Task description: With pictures omitted, restate the data word for word.

:: Given information ::

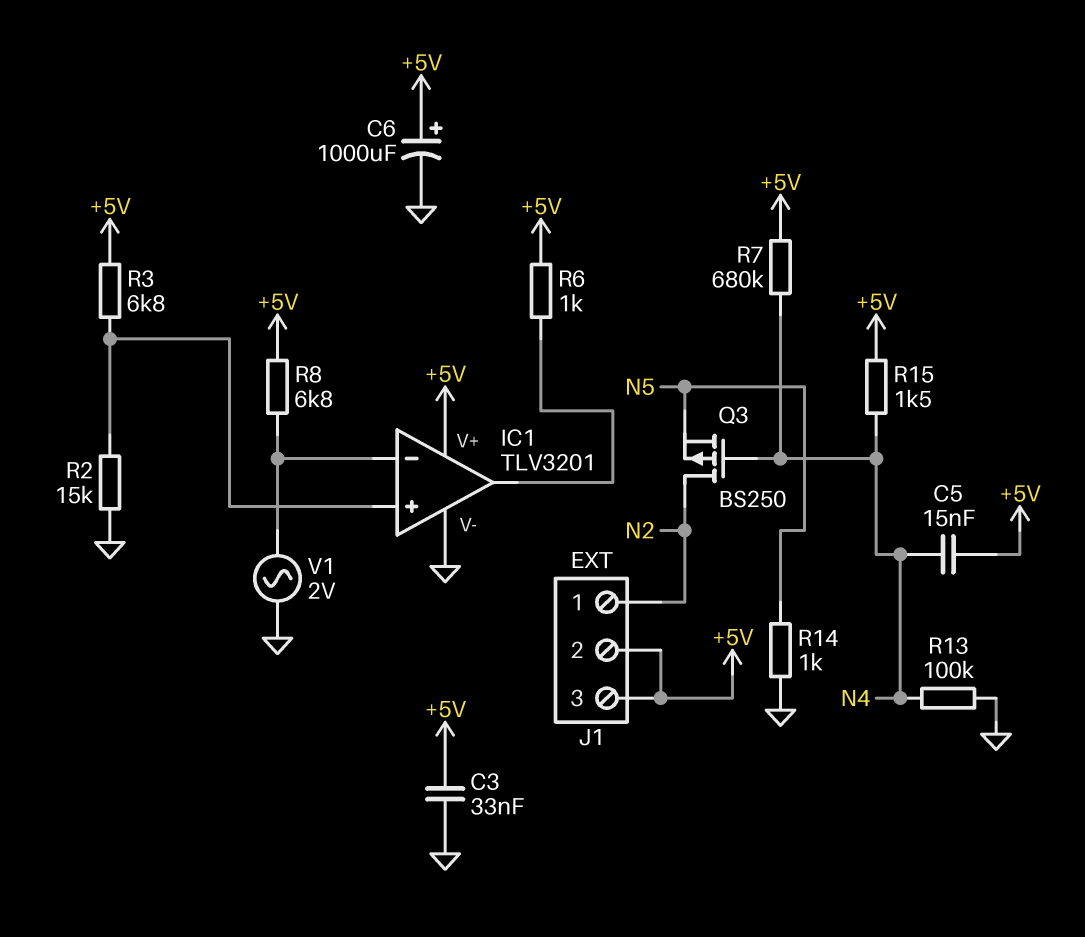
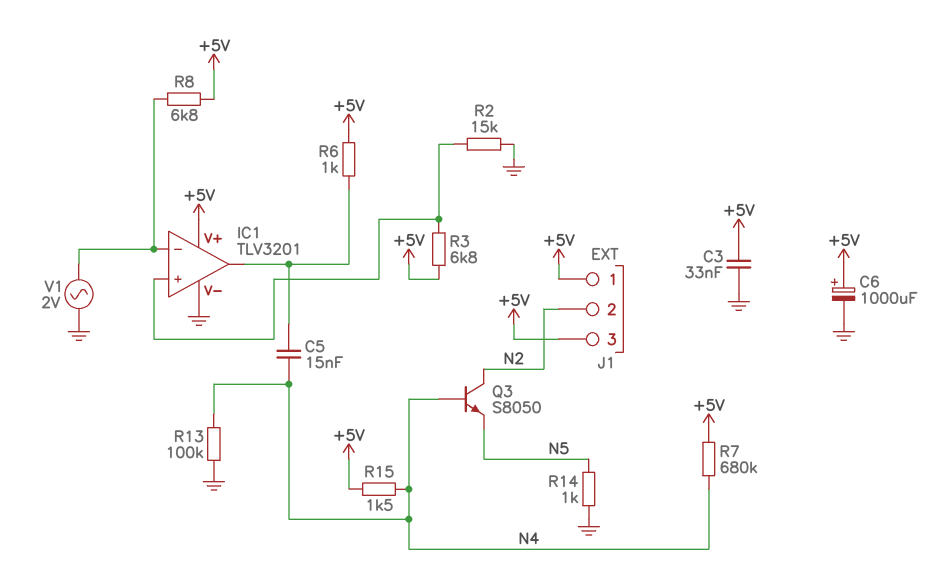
C5: 15nF (+5V, N4) -> 15nF (IC1/out, N4)
J1 pin 1: N2 -> +5V
J1 pin 2: +5V -> N2
Q3: PMOS BS250 (G N4, D N2, S N5) -> NPN S8050 (B N4, C N2, E N5)

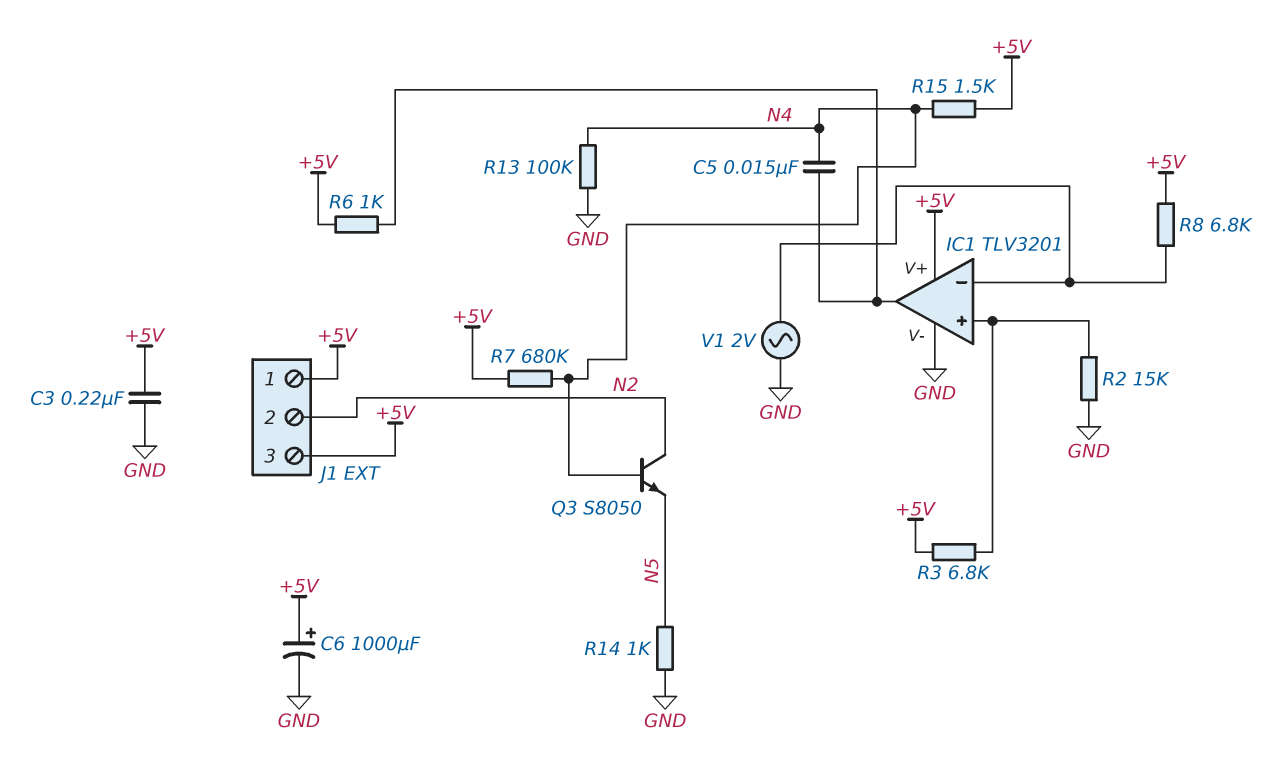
C3: 33nF (+5V, GND) -> 220nF (+5V, GND)

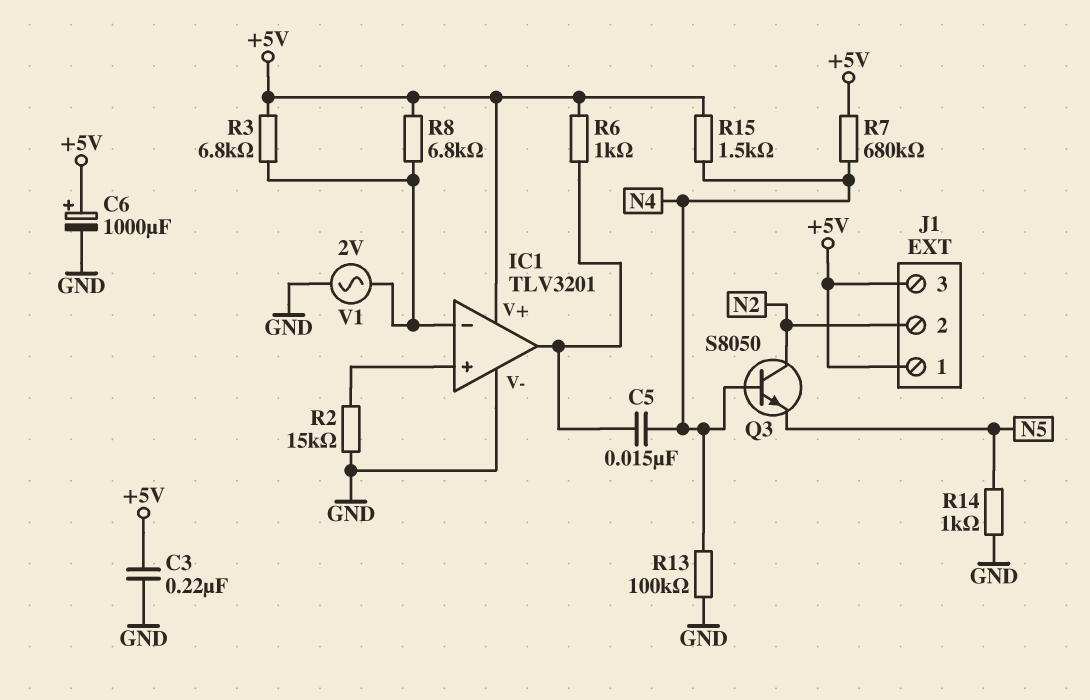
R3: 6.8k (+5V, IC1/in+) -> 6.8k (+5V, IC1/in-)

:::

Finished exercise:
C5: 15nF (+5V, N4) -> 15nF (IC1/out, N4)
J1 pin 1: N2 -> +5V
J1 pin 2: +5V -> N2
Q3: PMOS BS250 (G N4, D N2, S N5) -> NPN S8050 (B N4, C N2, E N5)

C3: 33nF (+5V, GND) -> 220nF (+5V, GND)

R3: 6.8k (+5V, IC1/in+) -> 6.8k (+5V, IC1/in-)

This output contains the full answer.